**TASK DESCRIPTION**
Put everything from the line containing "Chengdu: 7:26 -> 8:59" down to the last line of the records into a JSON list of strings, one string per line, skipping blank lines and leaving out the picture markers.

**SOURCE DATA**
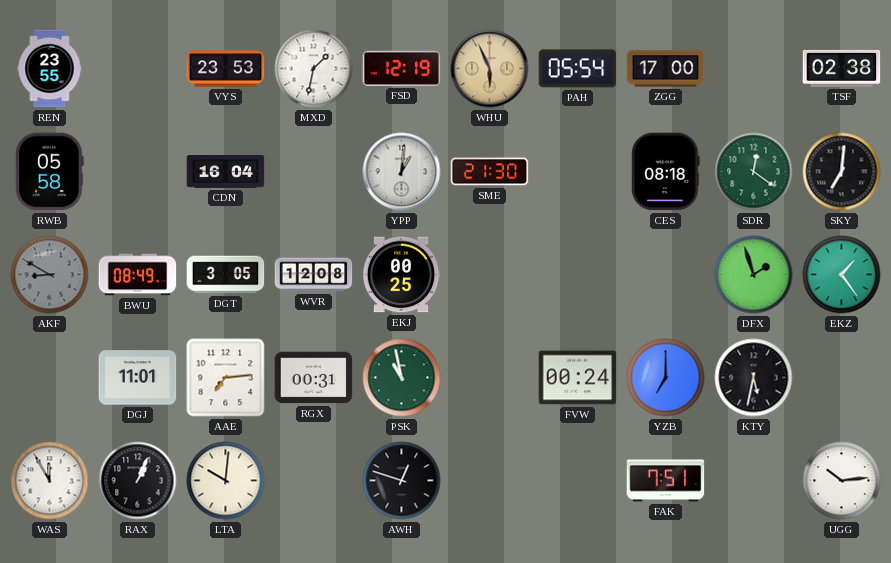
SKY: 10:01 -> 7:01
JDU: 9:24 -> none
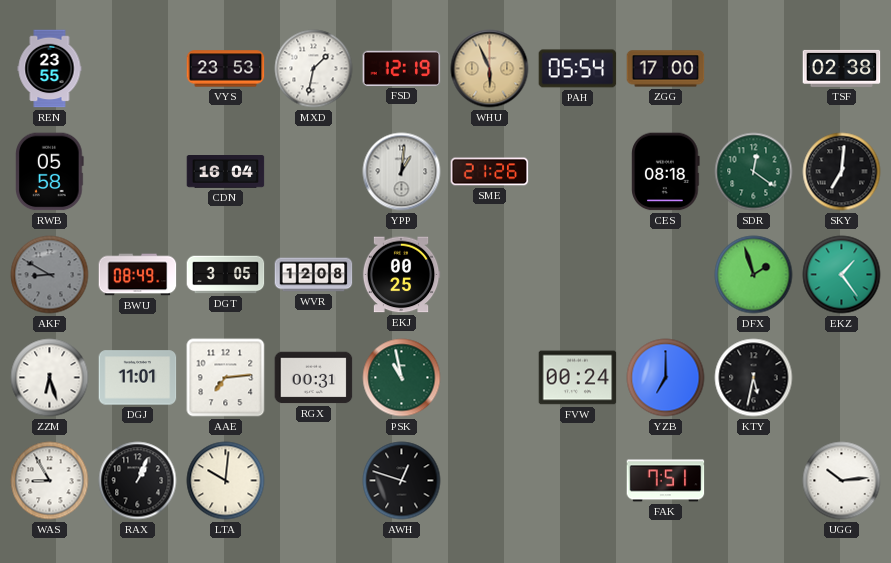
SME: 21:30 -> 21:26
ZZM: none -> 6:27
WAS: 11:55 -> 8:55
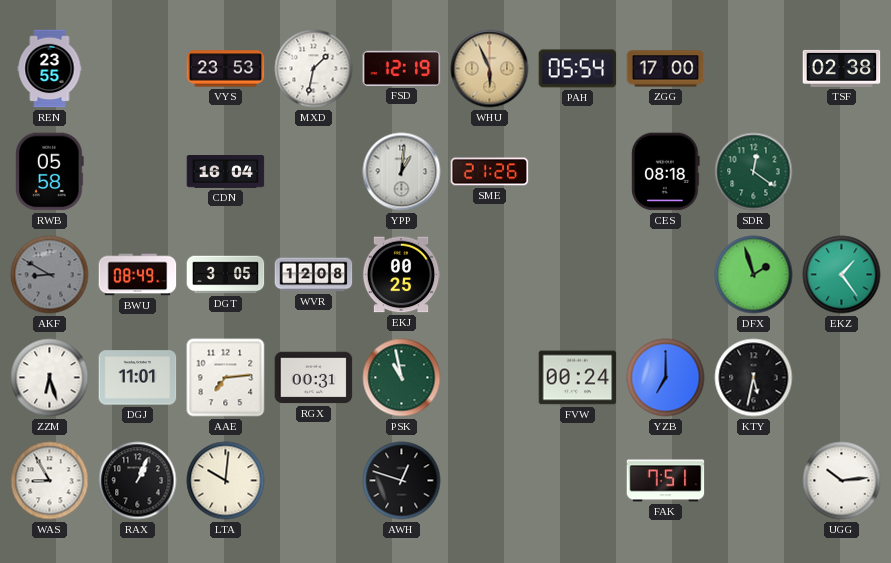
SKY: 7:01 -> none
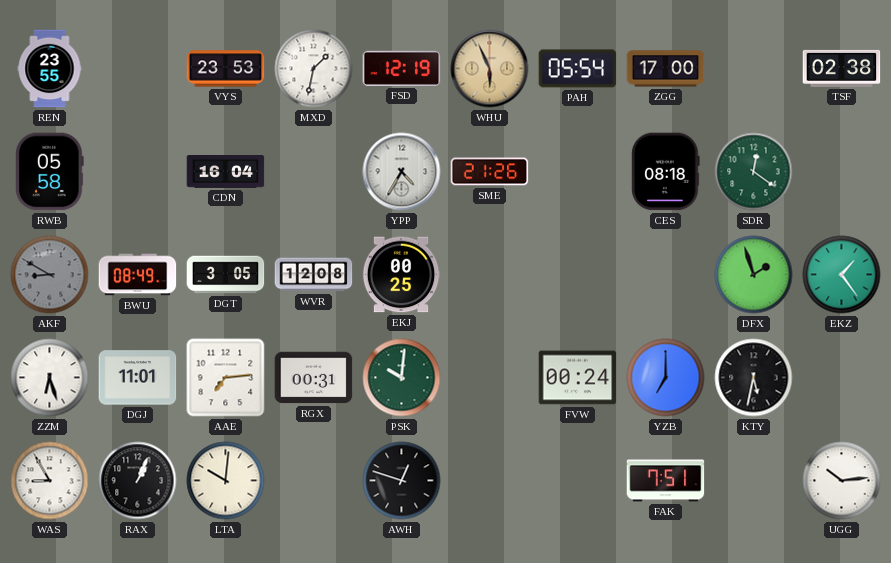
YPP: 1:01 -> 4:35
PSK: 10:58 -> 10:01
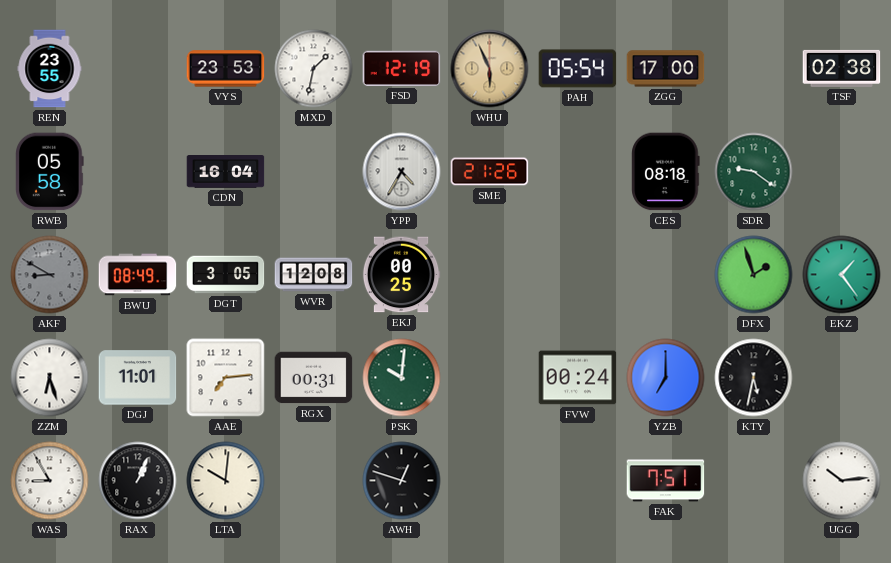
SDR: 12:21 -> 9:21
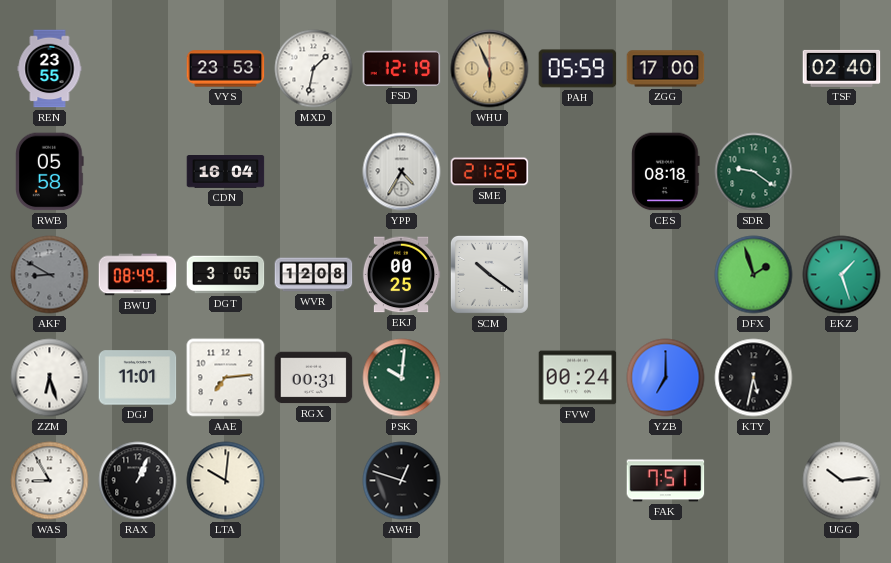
PAH: 05:54 -> 05:59
TSF: 02:38 -> 02:40
SCM: none -> 10:21
EKZ: 1:24 -> 1:27
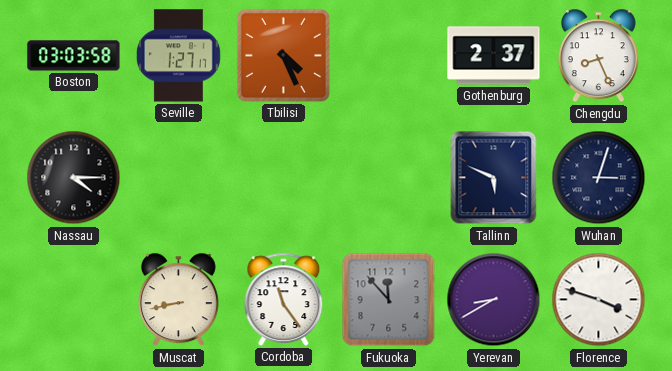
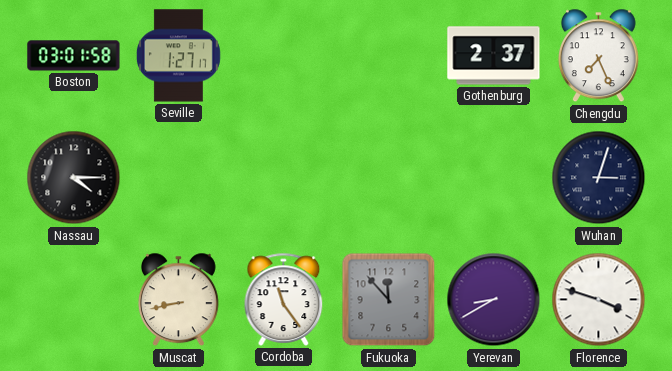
Boston: 03:03 -> 03:01
Tbilisi: 4:26 -> none
Chengdu: 8:26 -> 7:26
Tallinn: 5:49 -> none
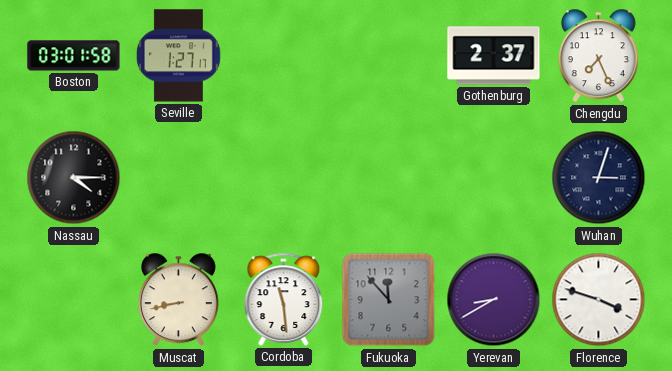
Cordoba: 11:24 -> 11:29
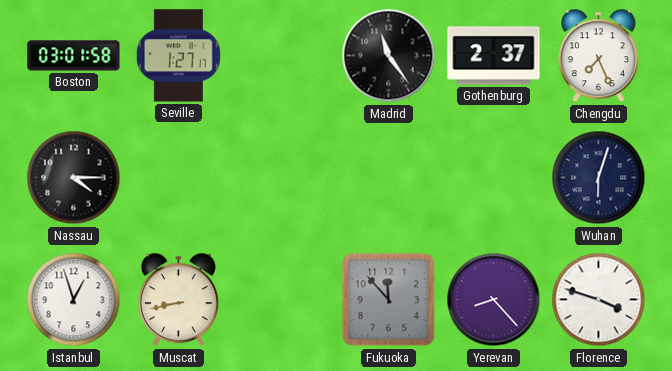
Madrid: none -> 11:24
Wuhan: 3:03 -> 6:03
Istanbul: none -> 12:57
Cordoba: 11:29 -> none
Yerevan: 8:40 -> 8:23
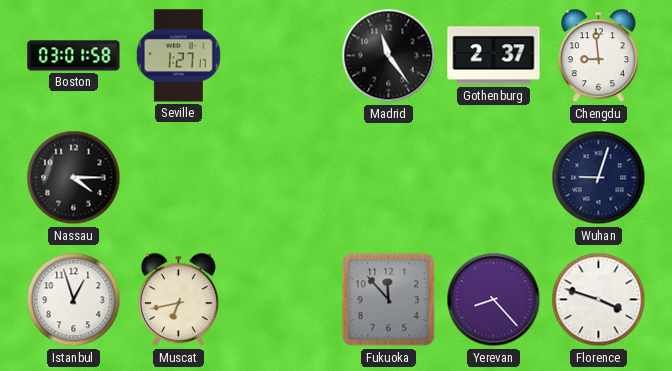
Chengdu: 7:26 -> 8:59
Wuhan: 6:03 -> 9:03
Muscat: 8:43 -> 6:43
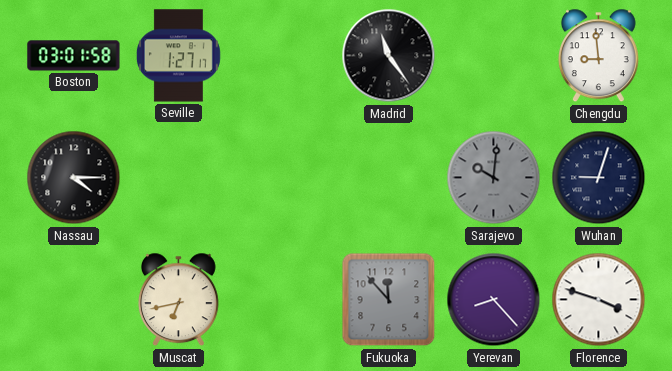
Gothenburg: 2:37 -> none
Sarajevo: none -> 10:01
Istanbul: 12:57 -> none
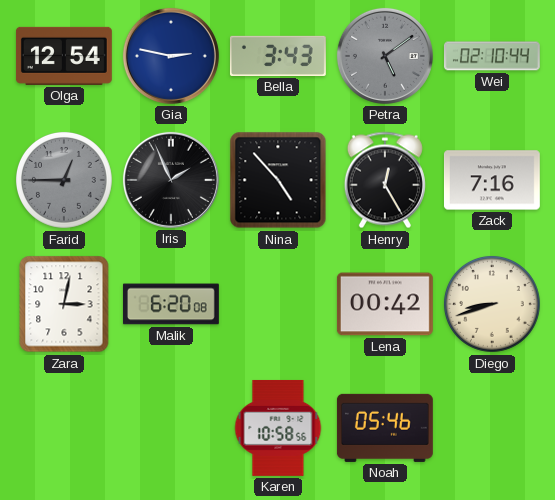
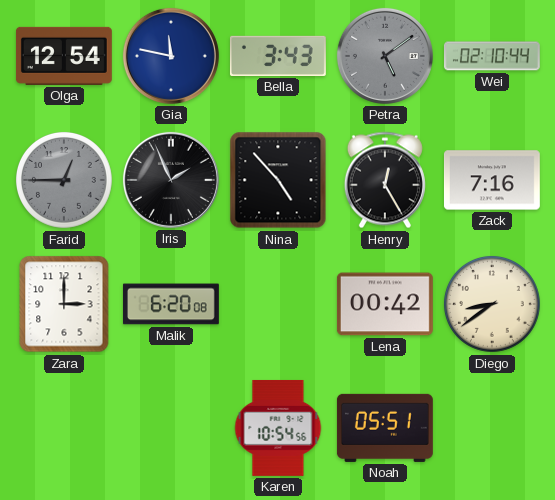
Gia: 2:47 -> 11:47
Zara: 3:02 -> 3:00
Diego: 8:42 -> 8:39
Karen: 10:58 -> 10:54
Noah: 05:46 -> 05:51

**PROBLEM SOLUTION**
[
  "Chengdu: 7:26 -> 8:59",
  "Wuhan: 6:03 -> 9:03",
  "Muscat: 8:43 -> 6:43",
  "Gothenburg: 2:37 -> none",
  "Sarajevo: none -> 10:01",
  "Istanbul: 12:57 -> none",
  "Gia: 2:47 -> 11:47",
  "Zara: 3:02 -> 3:00",
  "Diego: 8:42 -> 8:39",
  "Karen: 10:58 -> 10:54",
  "Noah: 05:46 -> 05:51"
]